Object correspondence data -
_ _ _ _ _
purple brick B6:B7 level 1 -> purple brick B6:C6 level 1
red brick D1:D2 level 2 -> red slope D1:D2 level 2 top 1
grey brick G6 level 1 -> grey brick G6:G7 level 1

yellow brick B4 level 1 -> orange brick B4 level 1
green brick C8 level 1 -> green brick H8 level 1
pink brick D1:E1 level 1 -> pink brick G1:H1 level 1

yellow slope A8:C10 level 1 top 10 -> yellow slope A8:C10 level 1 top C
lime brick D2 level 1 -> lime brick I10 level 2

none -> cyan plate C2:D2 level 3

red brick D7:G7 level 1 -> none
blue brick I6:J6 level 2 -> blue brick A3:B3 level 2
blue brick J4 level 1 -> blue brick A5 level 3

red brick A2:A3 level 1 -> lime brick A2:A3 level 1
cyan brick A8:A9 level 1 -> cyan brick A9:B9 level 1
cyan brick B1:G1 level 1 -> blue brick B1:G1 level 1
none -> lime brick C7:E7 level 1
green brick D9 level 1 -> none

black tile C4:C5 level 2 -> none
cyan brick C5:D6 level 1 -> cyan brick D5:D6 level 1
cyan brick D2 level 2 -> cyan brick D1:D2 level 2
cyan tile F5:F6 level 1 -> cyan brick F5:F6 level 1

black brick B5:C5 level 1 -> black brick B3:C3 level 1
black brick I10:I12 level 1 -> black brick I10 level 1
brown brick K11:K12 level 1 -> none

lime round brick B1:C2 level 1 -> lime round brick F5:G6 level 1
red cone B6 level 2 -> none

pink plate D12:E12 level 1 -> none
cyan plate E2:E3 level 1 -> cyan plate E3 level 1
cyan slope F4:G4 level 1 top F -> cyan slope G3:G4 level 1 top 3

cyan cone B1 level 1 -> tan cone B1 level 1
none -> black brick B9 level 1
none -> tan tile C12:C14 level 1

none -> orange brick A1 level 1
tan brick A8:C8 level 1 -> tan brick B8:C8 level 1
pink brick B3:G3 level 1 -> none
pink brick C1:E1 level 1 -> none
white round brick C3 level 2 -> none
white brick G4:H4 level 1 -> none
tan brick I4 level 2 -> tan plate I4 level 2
_ _ _ _ _
To do - Whenever the string "black" turns up in a line above, copy that line out.

Answer box -
black tile C4:C5 level 2 -> none
black brick B5:C5 level 1 -> black brick B3:C3 level 1
black brick I10:I12 level 1 -> black brick I10 level 1
none -> black brick B9 level 1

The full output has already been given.